Your output should be the lines of the entries below, exactly, from the first one through the line that holds "red marker [322,203,371,242]".

** Records **
***
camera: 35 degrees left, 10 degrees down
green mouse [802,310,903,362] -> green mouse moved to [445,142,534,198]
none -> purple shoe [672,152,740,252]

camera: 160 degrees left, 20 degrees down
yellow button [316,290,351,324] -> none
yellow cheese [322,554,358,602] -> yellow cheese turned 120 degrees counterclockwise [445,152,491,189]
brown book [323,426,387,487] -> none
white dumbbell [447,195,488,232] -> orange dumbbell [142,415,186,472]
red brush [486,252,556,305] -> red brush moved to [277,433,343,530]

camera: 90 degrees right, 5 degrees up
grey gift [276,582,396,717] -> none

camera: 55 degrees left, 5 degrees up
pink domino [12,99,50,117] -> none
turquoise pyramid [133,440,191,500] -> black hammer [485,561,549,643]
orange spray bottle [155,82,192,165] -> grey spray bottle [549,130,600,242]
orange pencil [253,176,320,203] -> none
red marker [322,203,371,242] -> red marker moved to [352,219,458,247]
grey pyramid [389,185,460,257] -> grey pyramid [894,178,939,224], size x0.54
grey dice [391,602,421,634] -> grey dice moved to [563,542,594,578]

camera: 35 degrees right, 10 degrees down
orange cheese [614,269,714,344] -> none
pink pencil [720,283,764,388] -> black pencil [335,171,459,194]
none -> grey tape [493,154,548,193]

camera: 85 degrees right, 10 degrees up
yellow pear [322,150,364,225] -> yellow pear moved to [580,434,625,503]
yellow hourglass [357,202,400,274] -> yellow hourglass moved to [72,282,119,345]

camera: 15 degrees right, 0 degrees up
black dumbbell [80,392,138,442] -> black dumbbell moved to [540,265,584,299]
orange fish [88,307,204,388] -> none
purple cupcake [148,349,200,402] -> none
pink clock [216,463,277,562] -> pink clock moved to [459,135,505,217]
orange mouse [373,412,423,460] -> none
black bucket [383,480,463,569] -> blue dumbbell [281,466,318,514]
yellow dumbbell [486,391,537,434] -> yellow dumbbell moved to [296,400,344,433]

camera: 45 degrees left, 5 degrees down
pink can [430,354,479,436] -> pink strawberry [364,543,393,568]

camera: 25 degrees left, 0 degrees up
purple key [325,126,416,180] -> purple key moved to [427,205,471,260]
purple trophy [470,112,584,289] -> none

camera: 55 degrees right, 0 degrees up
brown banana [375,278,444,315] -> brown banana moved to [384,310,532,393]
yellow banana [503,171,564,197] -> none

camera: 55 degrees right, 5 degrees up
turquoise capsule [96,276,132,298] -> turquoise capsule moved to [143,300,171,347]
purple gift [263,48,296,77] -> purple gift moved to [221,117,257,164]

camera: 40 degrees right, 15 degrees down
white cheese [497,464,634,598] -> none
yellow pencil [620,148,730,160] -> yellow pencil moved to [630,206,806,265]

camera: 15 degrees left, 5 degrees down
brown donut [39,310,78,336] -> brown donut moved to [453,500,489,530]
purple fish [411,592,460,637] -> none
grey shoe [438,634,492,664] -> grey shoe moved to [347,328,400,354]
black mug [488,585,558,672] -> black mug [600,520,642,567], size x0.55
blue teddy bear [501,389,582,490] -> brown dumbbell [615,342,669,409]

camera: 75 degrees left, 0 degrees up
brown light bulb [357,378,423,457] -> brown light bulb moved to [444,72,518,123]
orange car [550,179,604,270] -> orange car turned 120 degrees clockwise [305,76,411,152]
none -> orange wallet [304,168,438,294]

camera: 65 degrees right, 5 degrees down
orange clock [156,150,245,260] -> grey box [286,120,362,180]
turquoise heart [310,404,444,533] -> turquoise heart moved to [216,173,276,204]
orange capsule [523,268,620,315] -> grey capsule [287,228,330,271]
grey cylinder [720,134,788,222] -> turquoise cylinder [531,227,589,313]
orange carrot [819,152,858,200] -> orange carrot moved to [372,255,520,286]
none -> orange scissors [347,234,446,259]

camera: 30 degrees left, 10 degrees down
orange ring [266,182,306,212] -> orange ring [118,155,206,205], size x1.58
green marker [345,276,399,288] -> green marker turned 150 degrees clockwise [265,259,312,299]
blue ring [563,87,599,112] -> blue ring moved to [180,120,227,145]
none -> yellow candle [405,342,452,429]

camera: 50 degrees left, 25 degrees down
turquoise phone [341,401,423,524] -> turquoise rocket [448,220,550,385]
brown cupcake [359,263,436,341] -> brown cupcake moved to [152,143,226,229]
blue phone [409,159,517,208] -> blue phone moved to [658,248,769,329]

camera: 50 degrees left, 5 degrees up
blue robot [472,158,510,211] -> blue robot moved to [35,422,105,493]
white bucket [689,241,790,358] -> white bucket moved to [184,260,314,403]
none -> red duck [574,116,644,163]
***
** Answer for this exercise **
camera: 35 degrees left, 10 degrees down
green mouse [802,310,903,362] -> green mouse moved to [445,142,534,198]
none -> purple shoe [672,152,740,252]

camera: 160 degrees left, 20 degrees down
yellow button [316,290,351,324] -> none
yellow cheese [322,554,358,602] -> yellow cheese turned 120 degrees counterclockwise [445,152,491,189]
brown book [323,426,387,487] -> none
white dumbbell [447,195,488,232] -> orange dumbbell [142,415,186,472]
red brush [486,252,556,305] -> red brush moved to [277,433,343,530]

camera: 90 degrees right, 5 degrees up
grey gift [276,582,396,717] -> none

camera: 55 degrees left, 5 degrees up
pink domino [12,99,50,117] -> none
turquoise pyramid [133,440,191,500] -> black hammer [485,561,549,643]
orange spray bottle [155,82,192,165] -> grey spray bottle [549,130,600,242]
orange pencil [253,176,320,203] -> none
red marker [322,203,371,242] -> red marker moved to [352,219,458,247]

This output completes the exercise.